### WHAT THE TASK ASKS
Nothing but the lines holding the string "turquoise" should appear in the answer. Copy them from the entries.

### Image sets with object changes
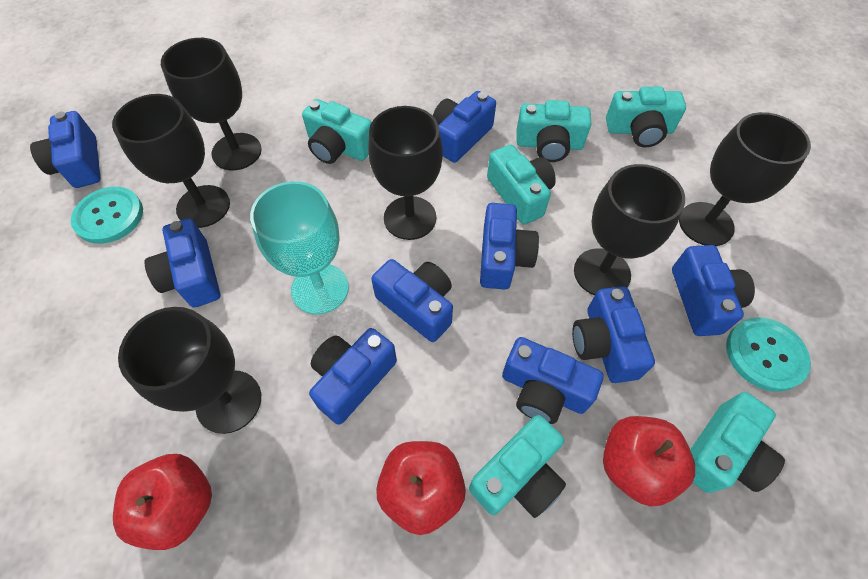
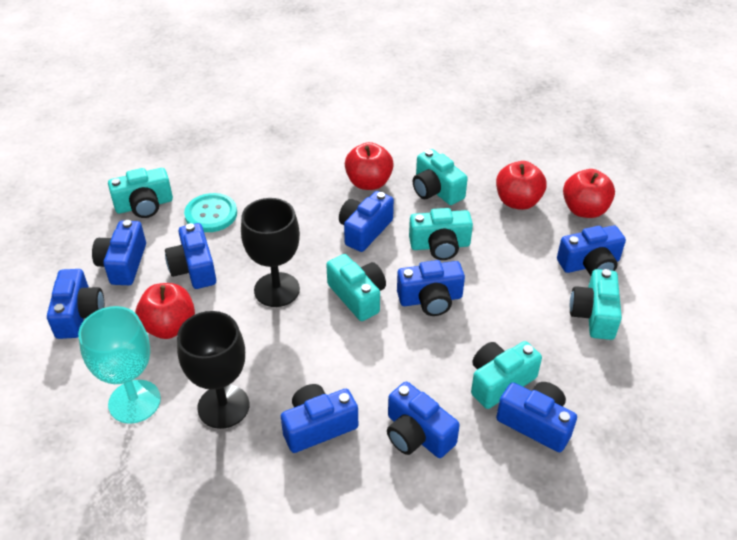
black goblet: 6 -> 2
red apple: 3 -> 4
turquoise button: 2 -> 1

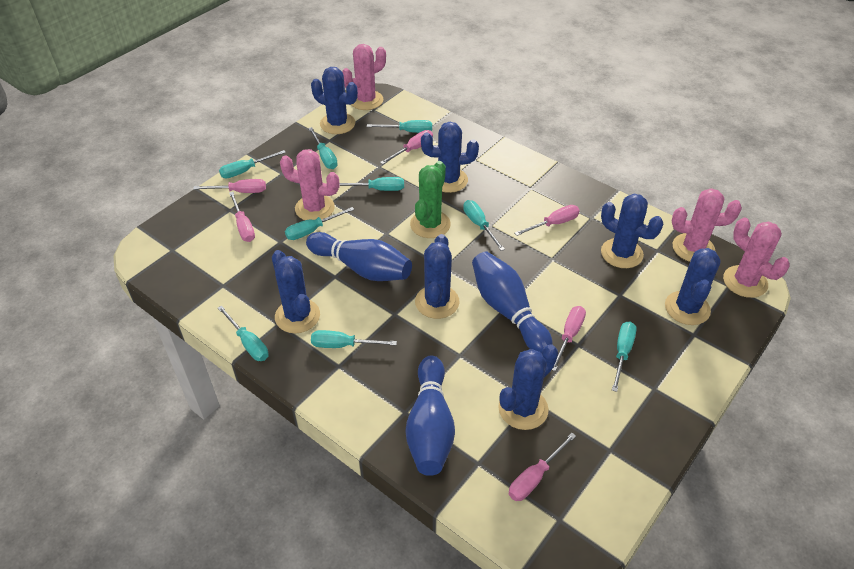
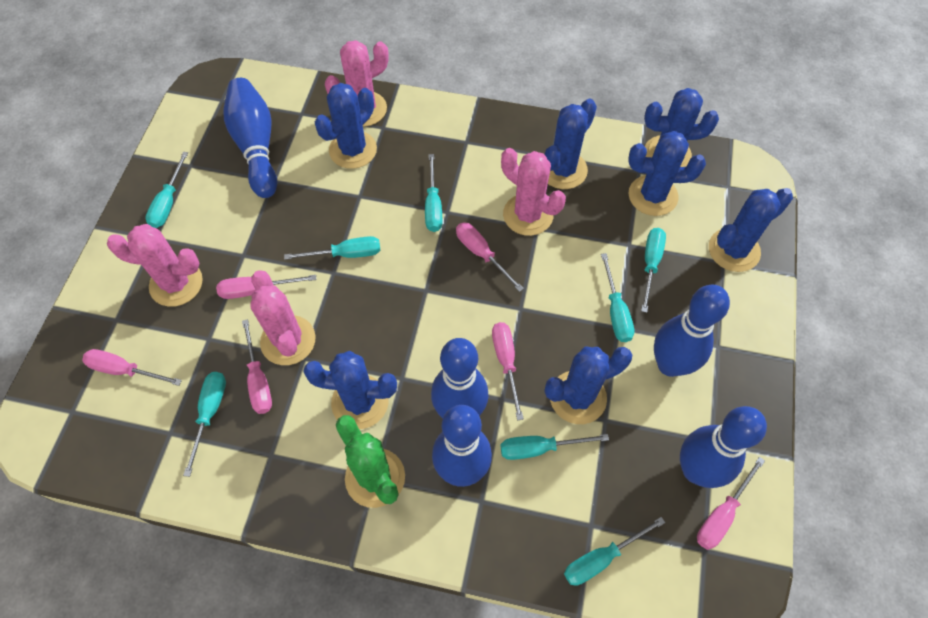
blue bowling pin: 3 -> 5
turquoise screwdriver: 9 -> 8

### EXERCISE ANSWER
turquoise button: 2 -> 1
turquoise screwdriver: 9 -> 8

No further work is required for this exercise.